##### Information supplied
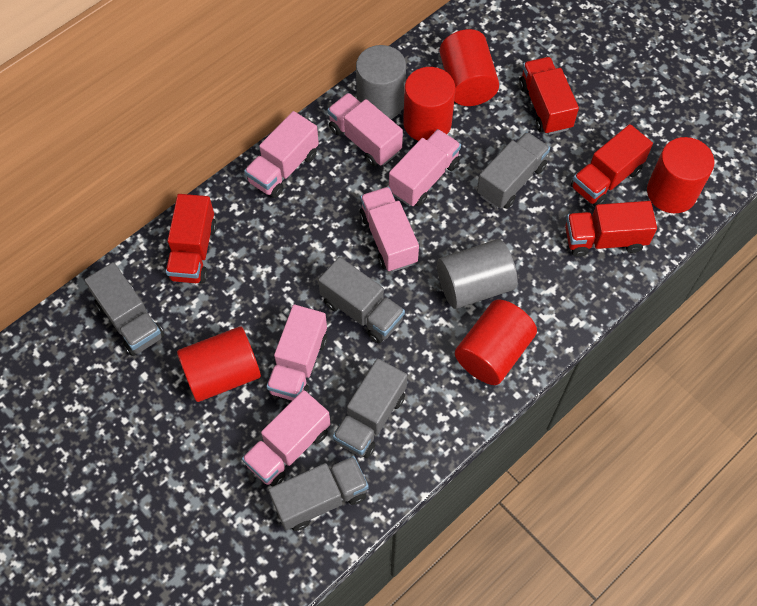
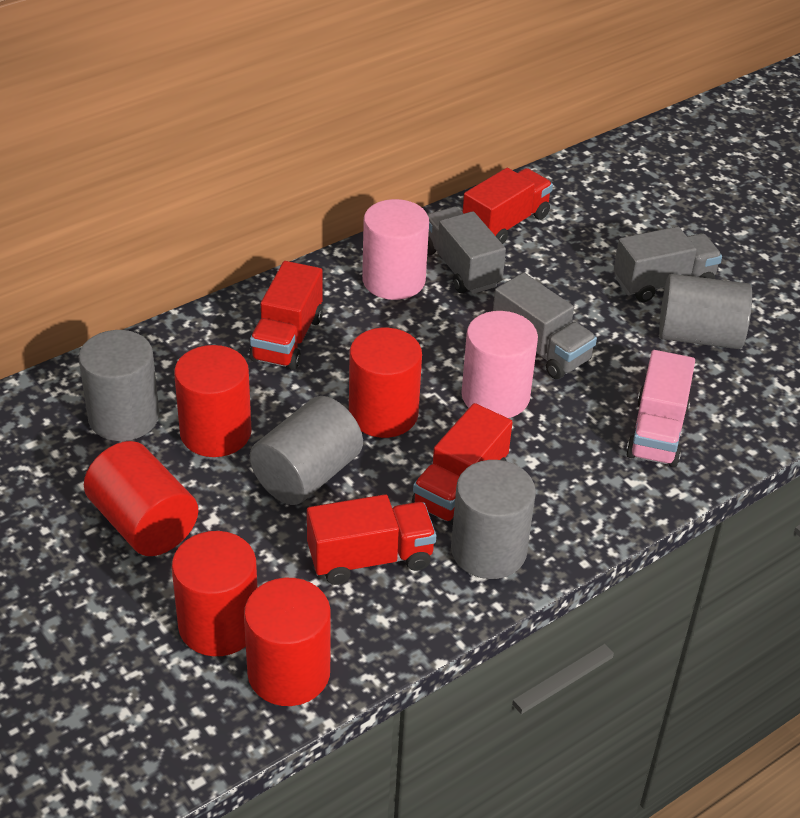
grey cylinder: 2 -> 4
grey truck: 5 -> 3
pink cylinder: 0 -> 2
pink truck: 6 -> 1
##########
What you have to do: From the material above, copy everything exactly but the pictures.

Output below:
grey cylinder: 2 -> 4
grey truck: 5 -> 3
pink cylinder: 0 -> 2
pink truck: 6 -> 1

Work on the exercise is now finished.